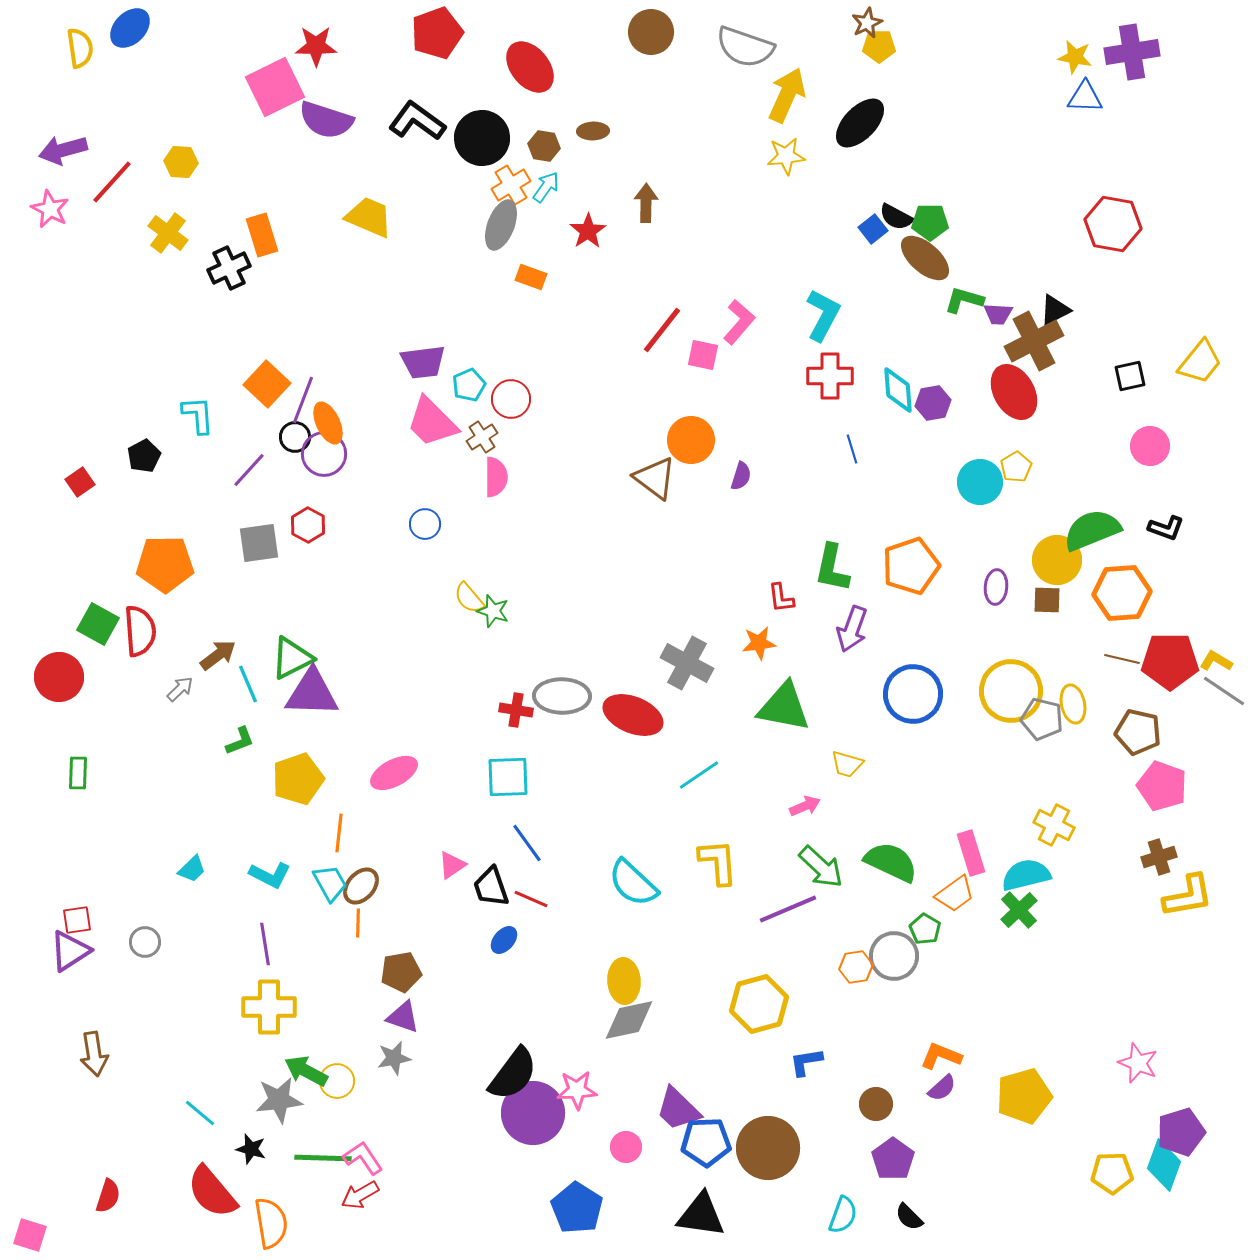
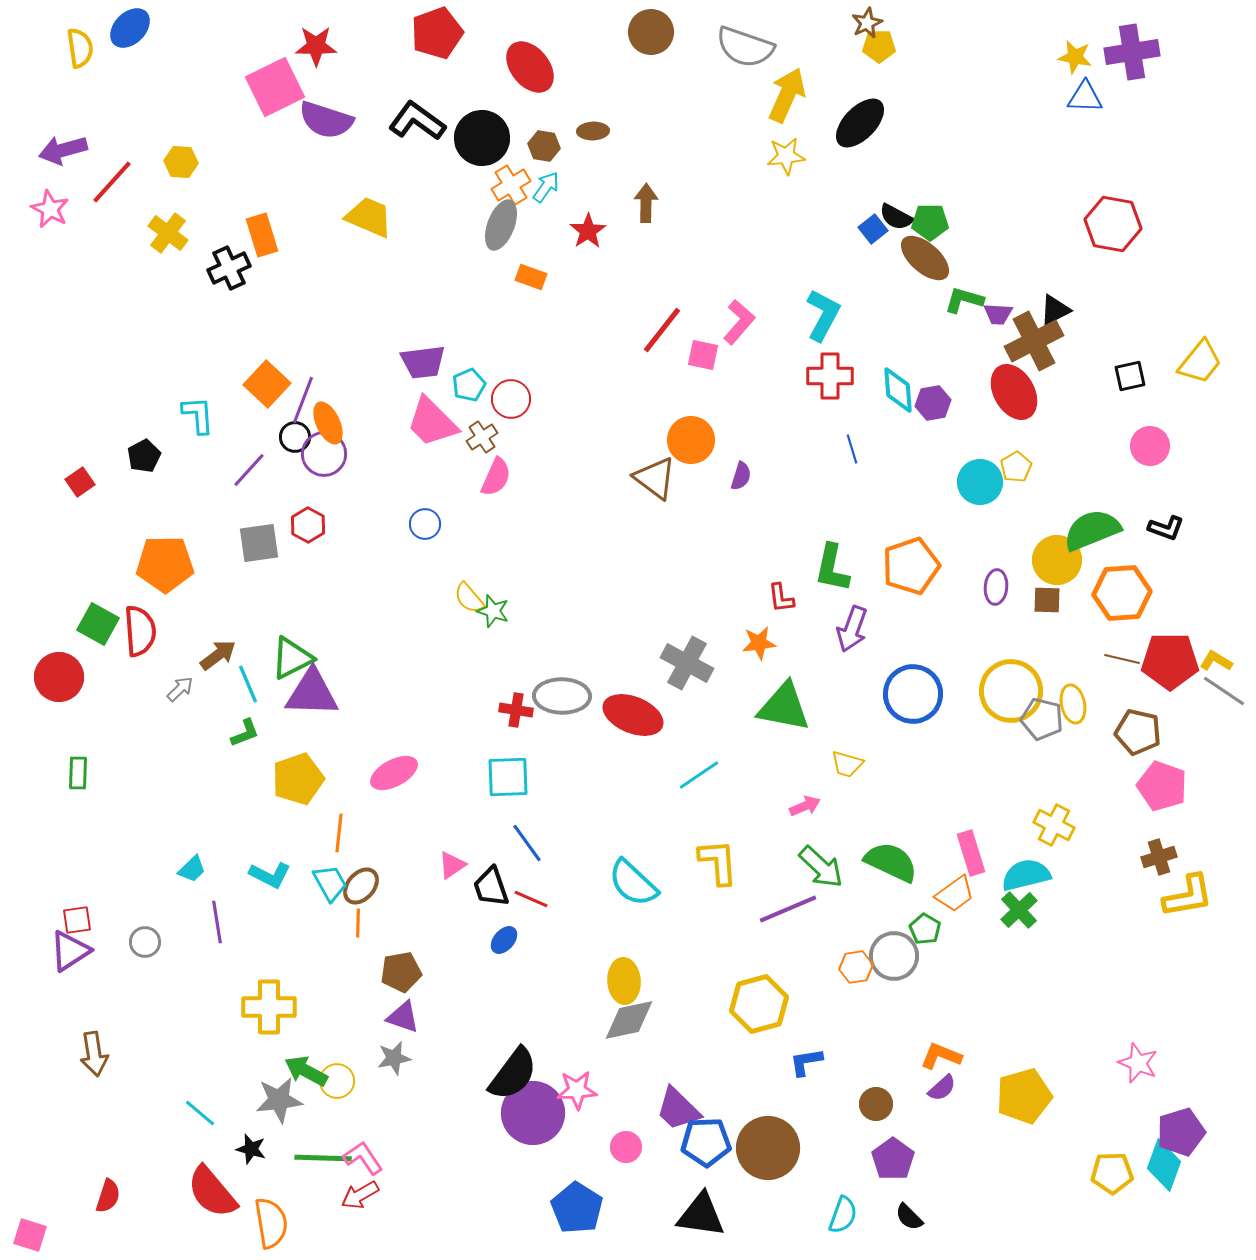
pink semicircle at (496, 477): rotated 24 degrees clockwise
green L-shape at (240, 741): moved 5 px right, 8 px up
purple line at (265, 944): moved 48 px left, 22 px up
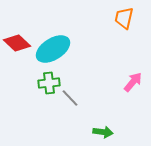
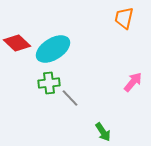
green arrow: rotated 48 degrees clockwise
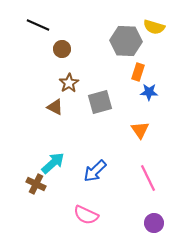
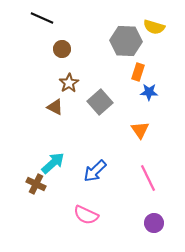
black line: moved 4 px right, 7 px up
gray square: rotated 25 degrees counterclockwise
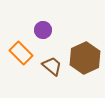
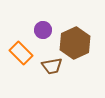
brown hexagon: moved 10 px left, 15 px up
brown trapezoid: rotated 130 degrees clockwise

- - -

Leave out the images and repeat the rest of the data word for word.

pink semicircle at (496, 477): rotated 24 degrees clockwise
green L-shape at (240, 741): moved 5 px right, 8 px up
purple line at (265, 944): moved 48 px left, 22 px up
green arrow: rotated 48 degrees clockwise
black line: moved 4 px right, 7 px up
gray square: rotated 25 degrees counterclockwise
brown hexagon: moved 10 px left, 15 px up
brown trapezoid: rotated 130 degrees clockwise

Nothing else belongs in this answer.